Every line below must be copied as written, except for pictures.

▶ Dataset excerpt

++++++++

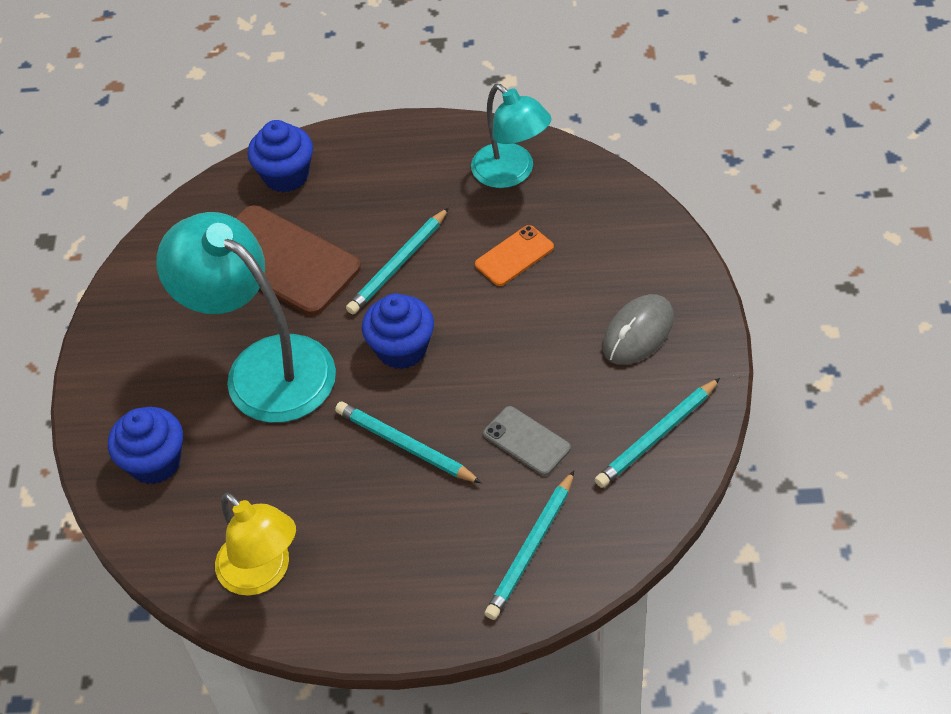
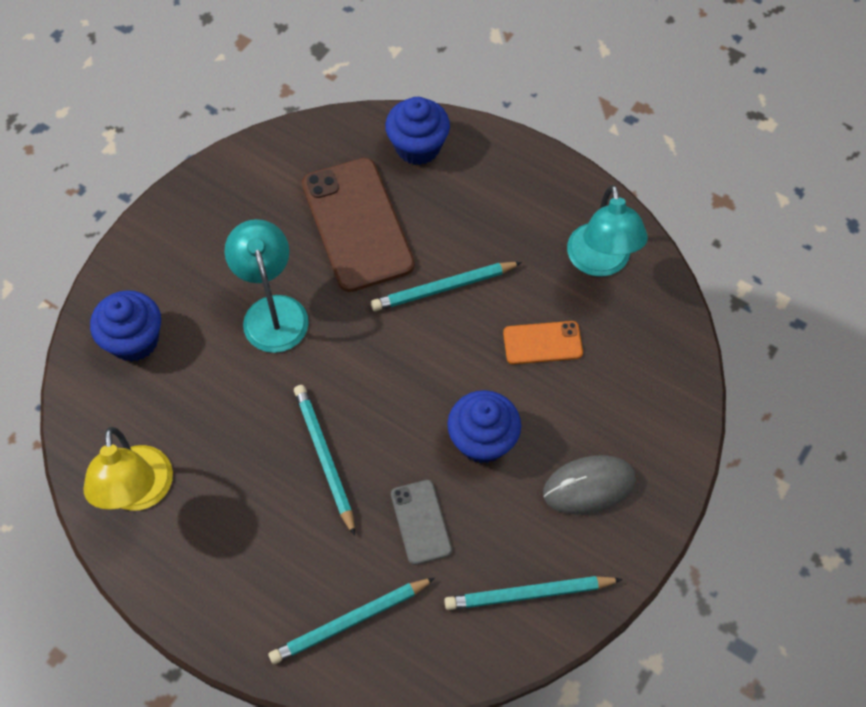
camera: 30 degrees right, 10 degrees up
(263, 367) = (272, 311): turquoise lamp -> turquoise lamp, size x0.63
(402, 349) = (387, 368): blue cupcake -> blue cupcake (482, 440)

++++++++

▶ Exercise response
camera: 30 degrees right, 10 degrees up
(263, 367) = (272, 311): turquoise lamp -> turquoise lamp, size x0.63
(402, 349) = (387, 368): blue cupcake -> blue cupcake (482, 440)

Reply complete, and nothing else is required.